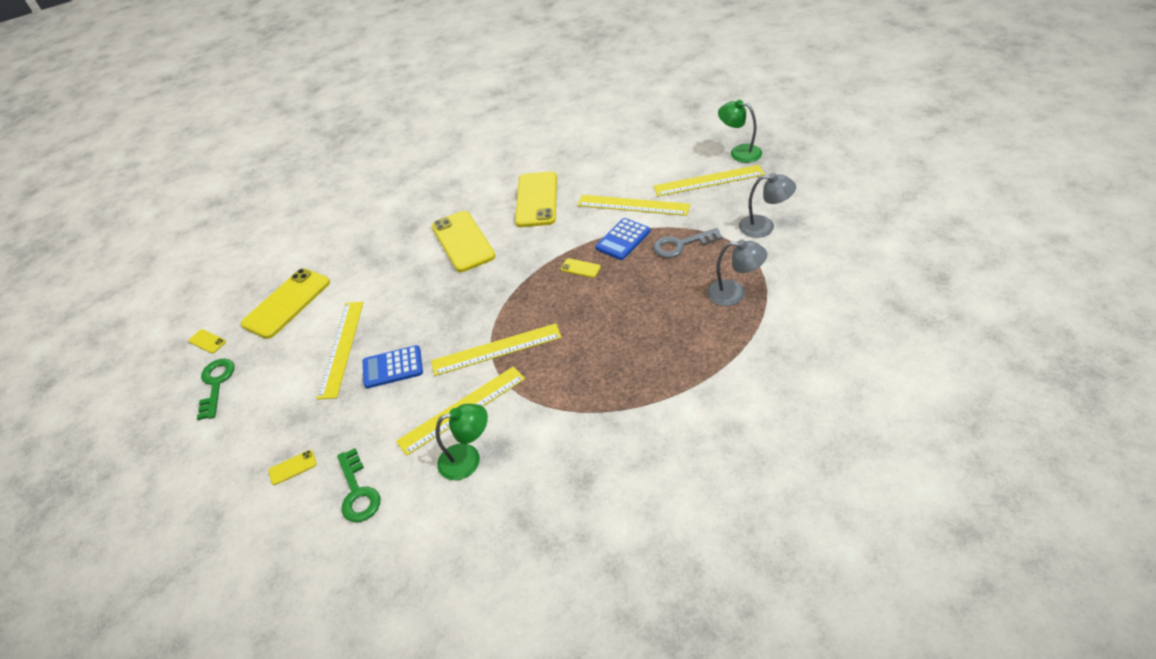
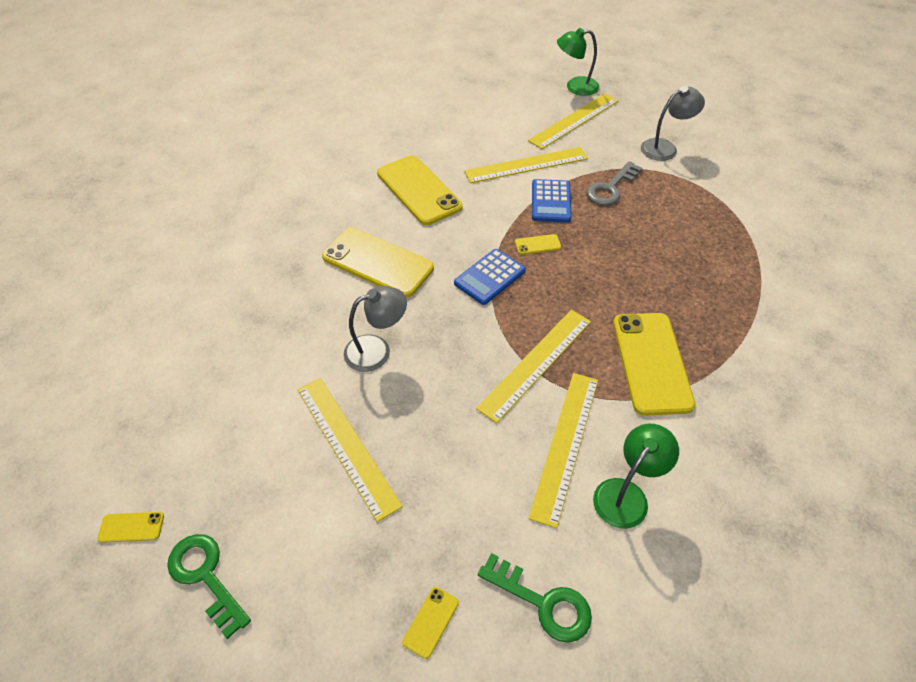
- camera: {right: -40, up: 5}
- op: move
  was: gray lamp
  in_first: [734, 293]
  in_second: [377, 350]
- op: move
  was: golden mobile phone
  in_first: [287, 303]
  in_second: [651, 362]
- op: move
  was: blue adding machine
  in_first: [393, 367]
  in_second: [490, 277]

========

ASSIGNMENT: Each record should be written out again exactly, though without its pictures.

REPLY TO THE TASK:
- camera: {right: -40, up: 5}
- op: move
  was: gray lamp
  in_first: [734, 293]
  in_second: [377, 350]
- op: move
  was: golden mobile phone
  in_first: [287, 303]
  in_second: [651, 362]
- op: move
  was: blue adding machine
  in_first: [393, 367]
  in_second: [490, 277]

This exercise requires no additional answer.